◆ TO DO
Reproduce every line of the material below without changing a single character.

◆ AVAILABLE DATA

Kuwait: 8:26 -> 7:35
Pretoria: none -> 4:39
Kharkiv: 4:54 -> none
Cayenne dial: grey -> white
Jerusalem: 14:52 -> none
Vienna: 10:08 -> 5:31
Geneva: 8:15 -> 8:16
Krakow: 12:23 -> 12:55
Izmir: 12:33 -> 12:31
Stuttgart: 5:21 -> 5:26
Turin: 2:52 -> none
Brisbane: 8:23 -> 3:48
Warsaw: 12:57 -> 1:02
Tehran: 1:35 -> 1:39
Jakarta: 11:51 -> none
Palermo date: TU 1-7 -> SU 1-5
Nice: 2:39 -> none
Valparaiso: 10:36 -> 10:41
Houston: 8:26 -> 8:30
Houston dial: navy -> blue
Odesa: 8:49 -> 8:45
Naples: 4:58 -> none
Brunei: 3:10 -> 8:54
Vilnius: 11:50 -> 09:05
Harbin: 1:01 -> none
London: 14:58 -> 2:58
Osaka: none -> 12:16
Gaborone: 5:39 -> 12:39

◆ OUTPUT FOR THIS TASK
Kuwait: 8:26 -> 7:35
Pretoria: none -> 4:39
Kharkiv: 4:54 -> none
Cayenne dial: grey -> white
Jerusalem: 14:52 -> none
Vienna: 10:08 -> 5:31
Geneva: 8:15 -> 8:16
Krakow: 12:23 -> 12:55
Izmir: 12:33 -> 12:31
Stuttgart: 5:21 -> 5:26
Turin: 2:52 -> none
Brisbane: 8:23 -> 3:48
Warsaw: 12:57 -> 1:02
Tehran: 1:35 -> 1:39
Jakarta: 11:51 -> none
Palermo date: TU 1-7 -> SU 1-5
Nice: 2:39 -> none
Valparaiso: 10:36 -> 10:41
Houston: 8:26 -> 8:30
Houston dial: navy -> blue
Odesa: 8:49 -> 8:45
Naples: 4:58 -> none
Brunei: 3:10 -> 8:54
Vilnius: 11:50 -> 09:05
Harbin: 1:01 -> none
London: 14:58 -> 2:58
Osaka: none -> 12:16
Gaborone: 5:39 -> 12:39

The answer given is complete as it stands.